» WORK TO COMPLETE
Can you locate every line in the entries below that contains the string "kern", treating uppercase and lowercase as different, and copy each of those lines?

» STORED DATA
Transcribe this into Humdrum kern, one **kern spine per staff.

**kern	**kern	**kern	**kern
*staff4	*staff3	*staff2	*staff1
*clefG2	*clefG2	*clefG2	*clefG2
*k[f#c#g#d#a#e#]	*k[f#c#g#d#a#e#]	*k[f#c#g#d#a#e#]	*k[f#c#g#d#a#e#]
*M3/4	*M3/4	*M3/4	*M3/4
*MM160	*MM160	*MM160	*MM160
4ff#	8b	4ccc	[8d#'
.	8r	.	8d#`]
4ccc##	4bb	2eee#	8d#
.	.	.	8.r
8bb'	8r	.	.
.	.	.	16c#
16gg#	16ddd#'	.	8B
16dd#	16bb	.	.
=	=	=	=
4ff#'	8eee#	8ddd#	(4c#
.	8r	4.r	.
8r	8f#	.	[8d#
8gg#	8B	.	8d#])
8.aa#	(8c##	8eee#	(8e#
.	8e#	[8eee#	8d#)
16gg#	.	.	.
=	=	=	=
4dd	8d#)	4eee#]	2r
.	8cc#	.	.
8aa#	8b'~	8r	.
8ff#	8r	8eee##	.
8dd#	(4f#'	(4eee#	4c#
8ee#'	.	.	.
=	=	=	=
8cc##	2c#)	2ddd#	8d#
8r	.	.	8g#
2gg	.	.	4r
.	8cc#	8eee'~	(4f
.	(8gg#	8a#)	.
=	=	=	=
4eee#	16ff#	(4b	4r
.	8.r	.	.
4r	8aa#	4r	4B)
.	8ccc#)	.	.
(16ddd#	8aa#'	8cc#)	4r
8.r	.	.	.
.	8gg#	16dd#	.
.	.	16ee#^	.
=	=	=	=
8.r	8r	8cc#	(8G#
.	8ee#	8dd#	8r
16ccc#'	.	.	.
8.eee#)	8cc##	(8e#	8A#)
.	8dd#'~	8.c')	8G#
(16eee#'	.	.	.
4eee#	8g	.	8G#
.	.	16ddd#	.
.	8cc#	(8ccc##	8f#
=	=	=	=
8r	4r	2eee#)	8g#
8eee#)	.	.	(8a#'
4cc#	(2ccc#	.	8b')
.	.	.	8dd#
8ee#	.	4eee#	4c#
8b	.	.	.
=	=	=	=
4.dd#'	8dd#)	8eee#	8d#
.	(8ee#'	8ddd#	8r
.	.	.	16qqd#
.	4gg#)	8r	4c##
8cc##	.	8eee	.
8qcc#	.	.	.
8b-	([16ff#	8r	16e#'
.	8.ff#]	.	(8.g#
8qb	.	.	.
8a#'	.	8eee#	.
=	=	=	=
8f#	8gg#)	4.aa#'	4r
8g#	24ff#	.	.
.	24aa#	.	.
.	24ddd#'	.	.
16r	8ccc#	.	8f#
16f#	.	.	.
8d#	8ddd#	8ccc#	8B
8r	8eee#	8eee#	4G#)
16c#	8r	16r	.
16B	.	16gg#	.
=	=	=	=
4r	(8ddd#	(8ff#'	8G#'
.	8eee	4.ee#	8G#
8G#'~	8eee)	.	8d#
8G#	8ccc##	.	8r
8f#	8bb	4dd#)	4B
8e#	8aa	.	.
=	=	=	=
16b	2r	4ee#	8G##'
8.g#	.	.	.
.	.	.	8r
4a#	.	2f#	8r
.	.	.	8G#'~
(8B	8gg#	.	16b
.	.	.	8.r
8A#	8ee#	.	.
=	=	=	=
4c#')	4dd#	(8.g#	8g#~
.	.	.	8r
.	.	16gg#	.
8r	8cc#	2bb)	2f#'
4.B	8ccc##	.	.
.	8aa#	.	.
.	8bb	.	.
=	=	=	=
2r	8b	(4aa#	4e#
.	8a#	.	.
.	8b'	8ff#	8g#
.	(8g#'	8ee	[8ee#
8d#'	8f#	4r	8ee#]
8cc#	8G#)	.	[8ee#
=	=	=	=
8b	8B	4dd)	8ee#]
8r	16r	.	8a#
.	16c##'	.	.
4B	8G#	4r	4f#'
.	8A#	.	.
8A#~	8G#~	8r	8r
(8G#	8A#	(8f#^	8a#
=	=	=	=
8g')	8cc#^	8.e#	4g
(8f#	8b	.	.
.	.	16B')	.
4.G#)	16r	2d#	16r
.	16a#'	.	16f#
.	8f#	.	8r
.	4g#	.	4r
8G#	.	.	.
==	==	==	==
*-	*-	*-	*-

» IN RESPONSE
Transcribe this into Humdrum kern, one **kern spine per staff.
**kern	**kern	**kern	**kern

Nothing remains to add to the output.